▶ [What needs to be done] Where a picture appears, skip it and copy everything else in the listing exactly.

▶ [Stored data]
Start of Block

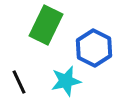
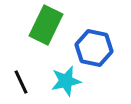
blue hexagon: rotated 15 degrees counterclockwise
black line: moved 2 px right
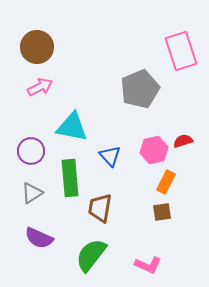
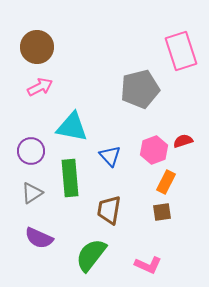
gray pentagon: rotated 9 degrees clockwise
pink hexagon: rotated 8 degrees counterclockwise
brown trapezoid: moved 9 px right, 2 px down
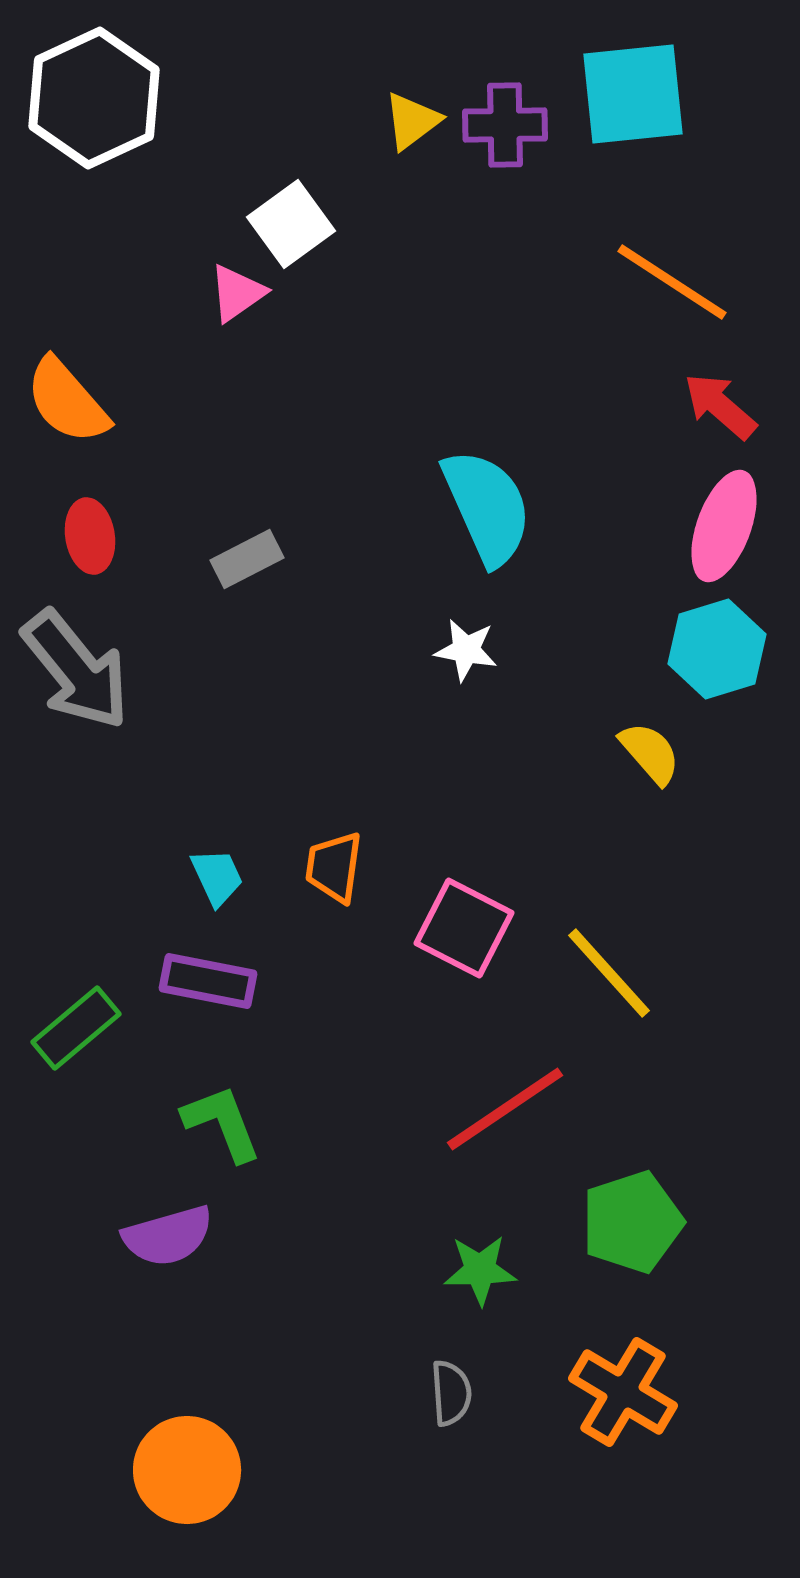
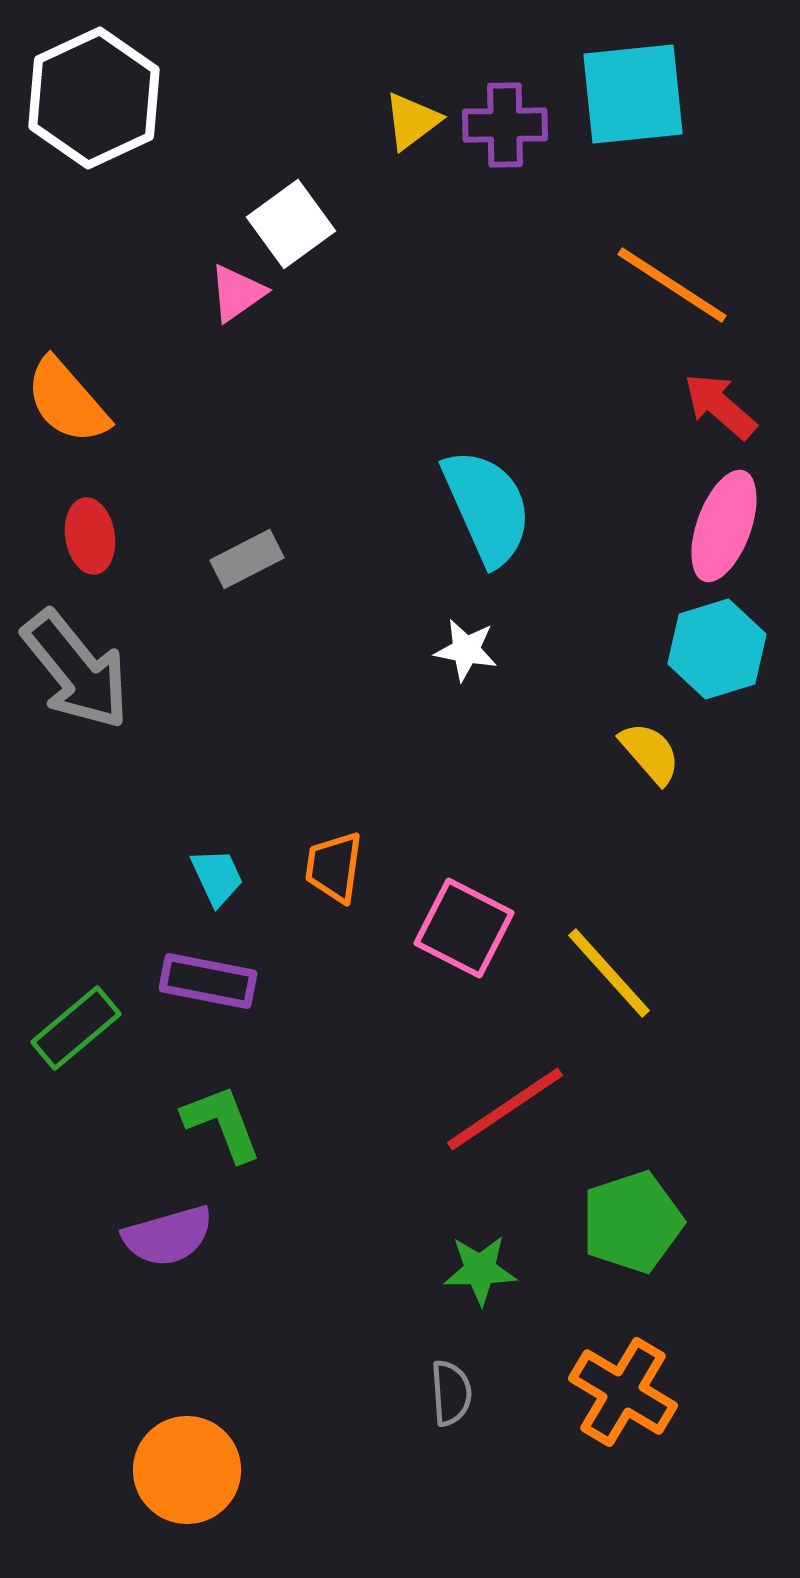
orange line: moved 3 px down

End of Block

▶ [Written solution]
blue hexagon: rotated 15 degrees counterclockwise
black line: moved 2 px right
gray pentagon: rotated 9 degrees clockwise
pink hexagon: rotated 8 degrees counterclockwise
brown trapezoid: moved 9 px right, 2 px down
orange line: moved 3 px down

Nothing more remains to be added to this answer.